Prompt: From the line containing "green plate E10:F10" to the end of the listing, write out every line exactly; leave out everything else.

Recorded information:
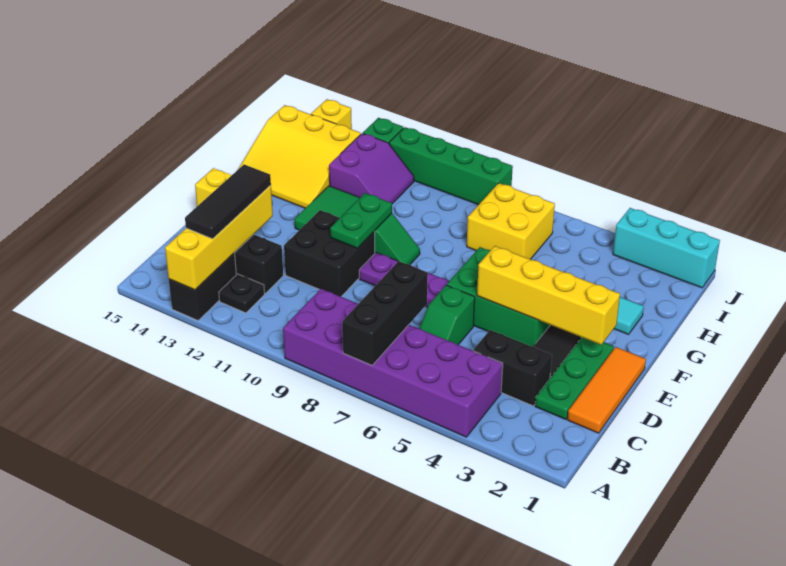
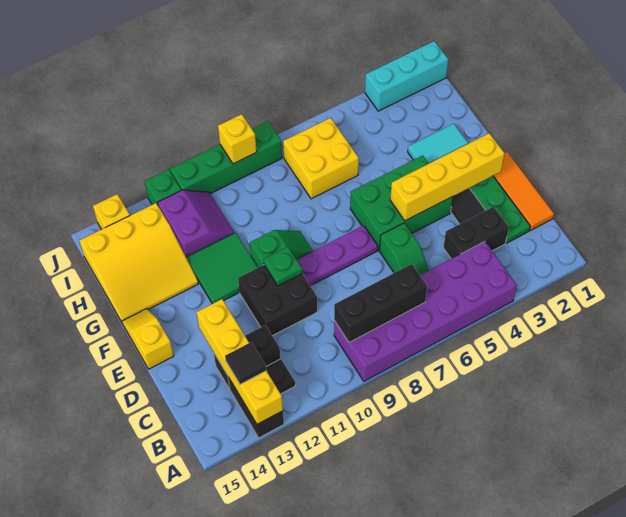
black brick A7:C7 level 2 -> black brick B7:B9 level 2
black tile B13:D13 level 3 -> black tile B13 level 3
green plate E10:F10 level 2 -> green plate E10 level 2
none -> yellow brick J9 level 2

Final answer:
green plate E10:F10 level 2 -> green plate E10 level 2
none -> yellow brick J9 level 2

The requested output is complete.